#### [Exercise aim]
Without the images, output each record below as it stands.
(Material for this task begins)
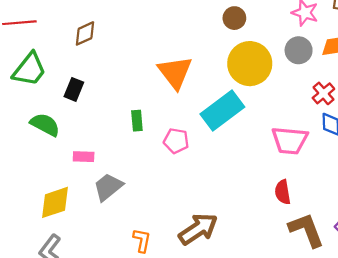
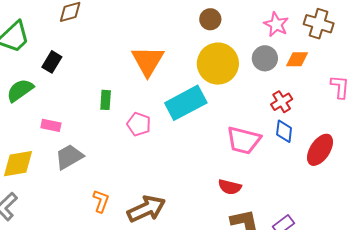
green semicircle: (45, 125) -> (20, 90), turned -72
red semicircle: (283, 192) -> (230, 187), turned -75
orange L-shape: (142, 240) -> (101, 201), moved

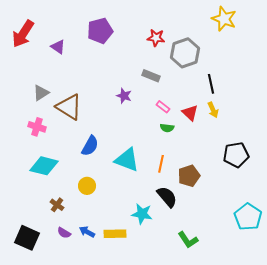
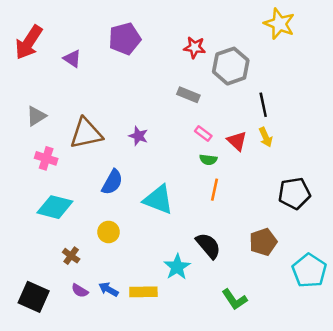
gray triangle: (41, 93) -> (36, 116), moved
purple star: (124, 96) -> (138, 136), moved
brown triangle: (69, 107) -> (86, 133), turned -44
orange line: (161, 164) -> (215, 190), moved
brown pentagon: (189, 176) -> (263, 242), moved
cyan star: (142, 214) -> (177, 267), turned 30

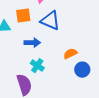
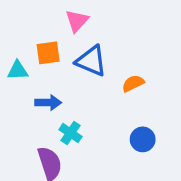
blue arrow: (32, 43) -> (48, 103), moved
orange semicircle: (70, 54) -> (133, 83), moved

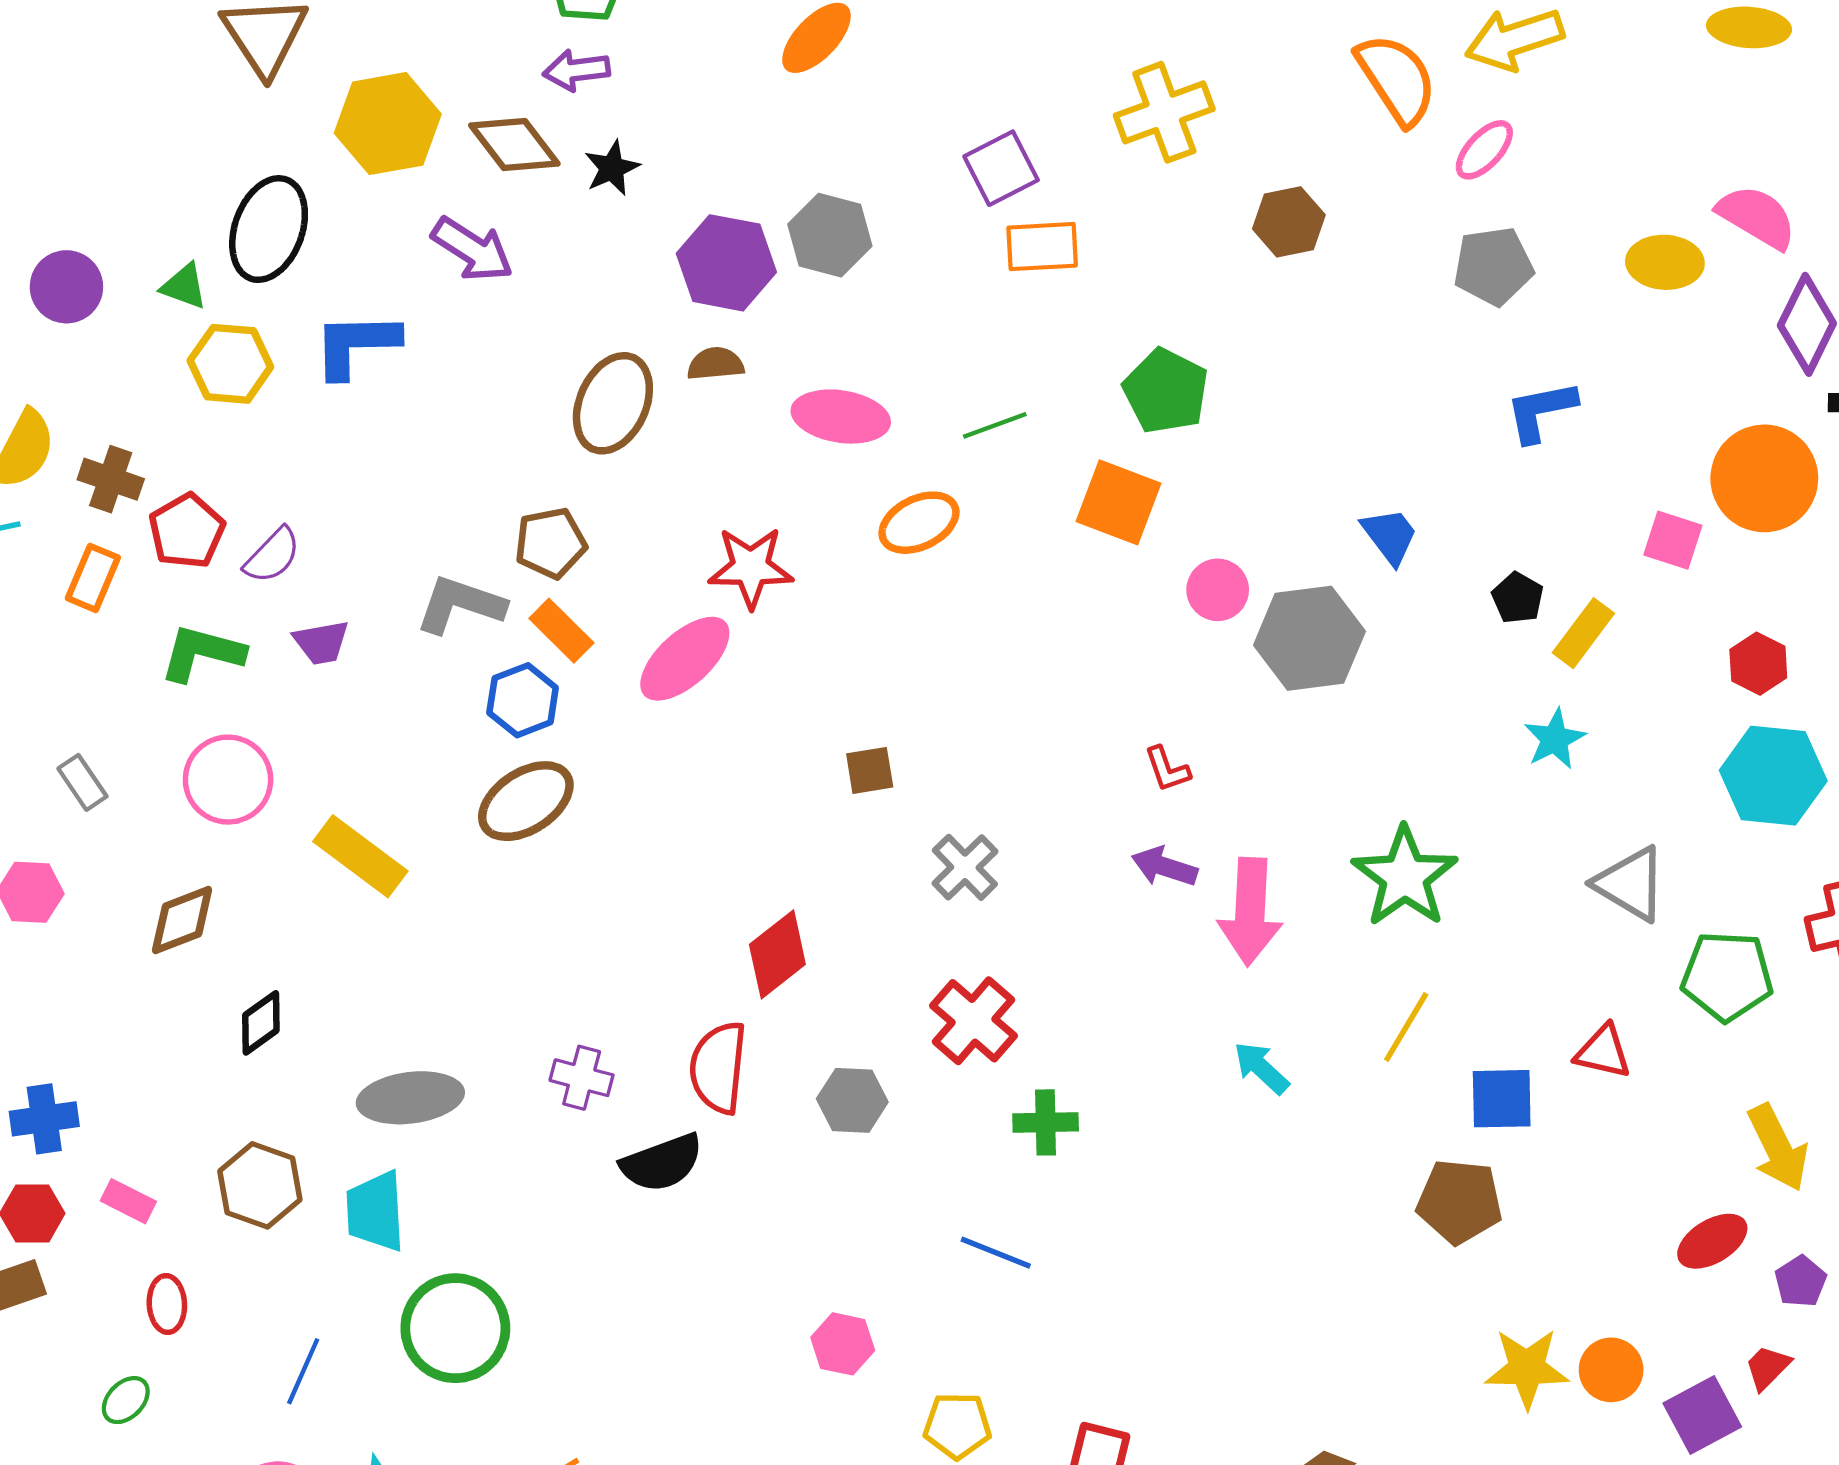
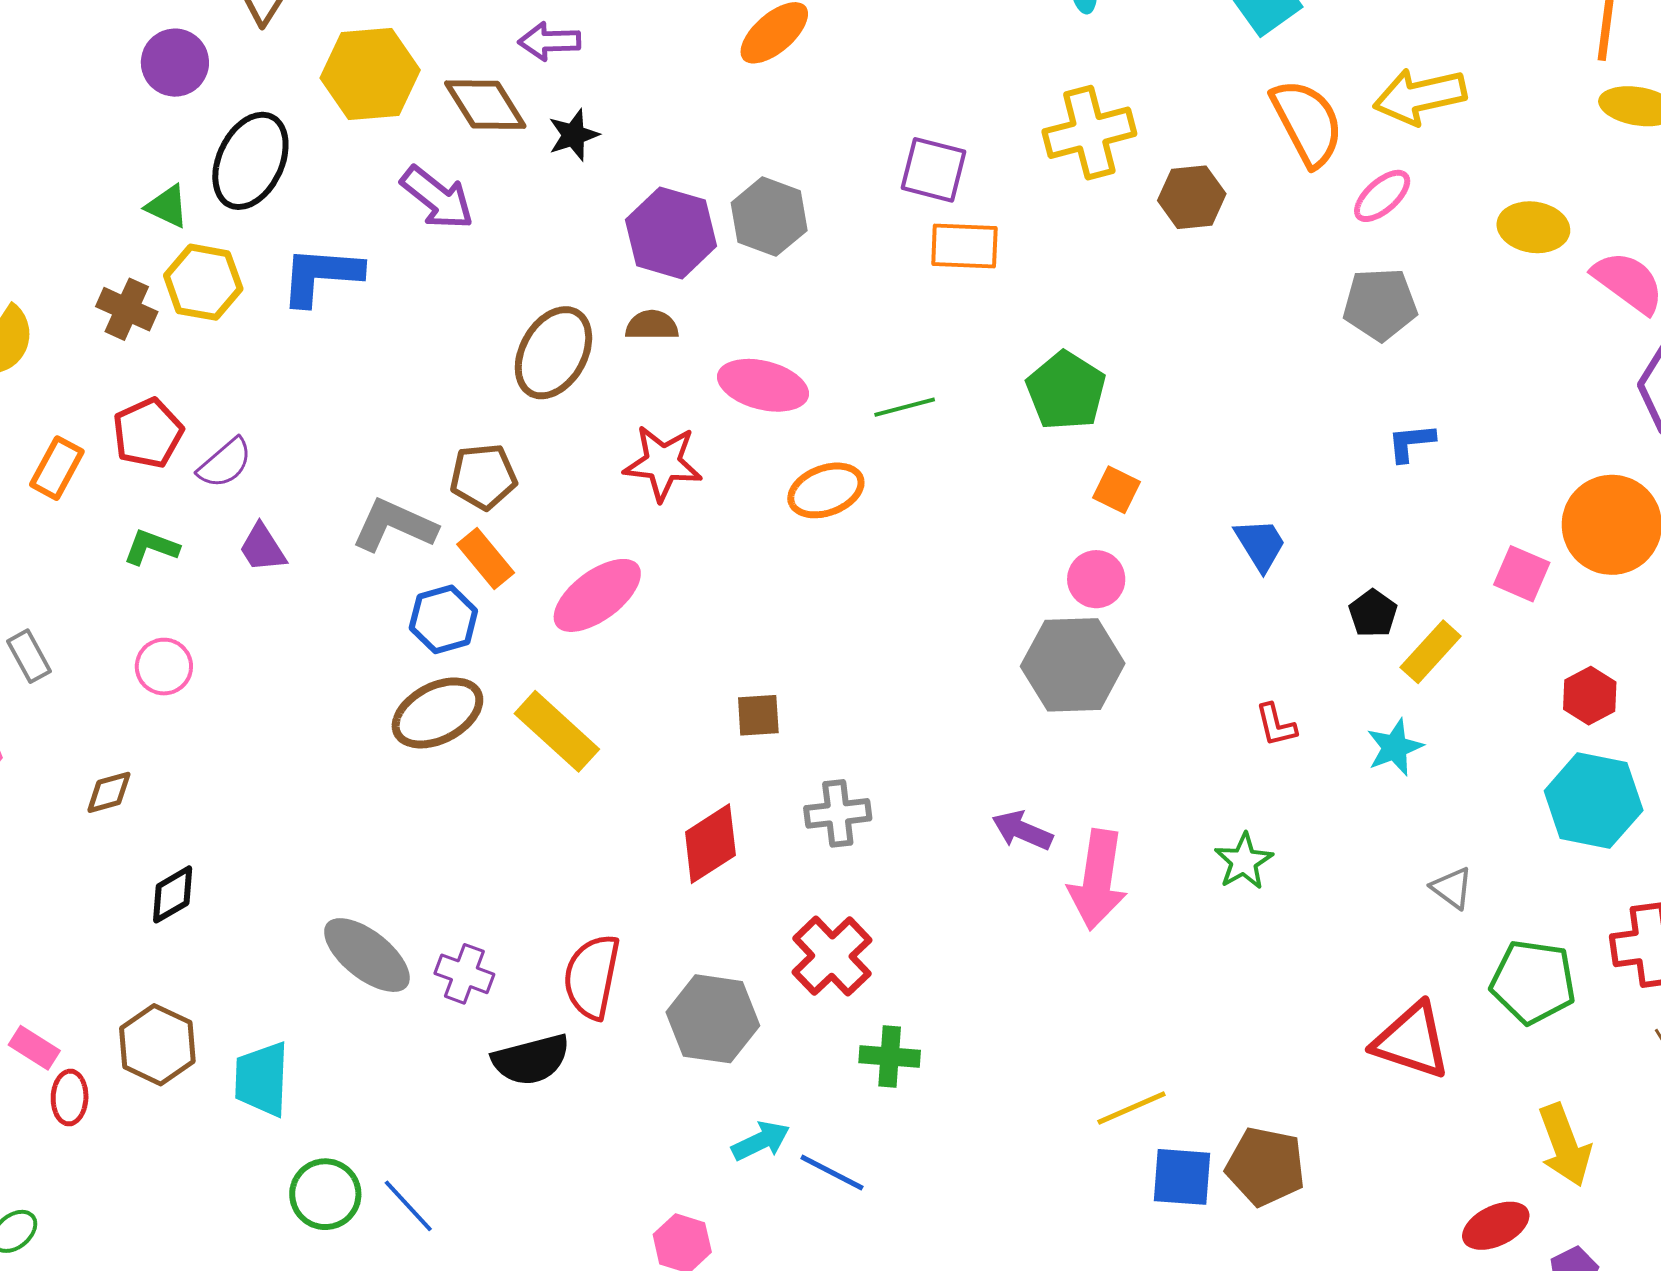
(Material for this task ends)
#### [Answer to this task]
green semicircle: (45, 125) -> (20, 90), turned -72
red semicircle: (283, 192) -> (230, 187), turned -75
orange L-shape: (142, 240) -> (101, 201), moved

gray triangle: (41, 93) -> (36, 116), moved
purple star: (124, 96) -> (138, 136), moved
brown triangle: (69, 107) -> (86, 133), turned -44
orange line: (161, 164) -> (215, 190), moved
brown pentagon: (189, 176) -> (263, 242), moved
cyan star: (142, 214) -> (177, 267), turned 30

blue arrow: (32, 43) -> (48, 103), moved
orange semicircle: (70, 54) -> (133, 83), moved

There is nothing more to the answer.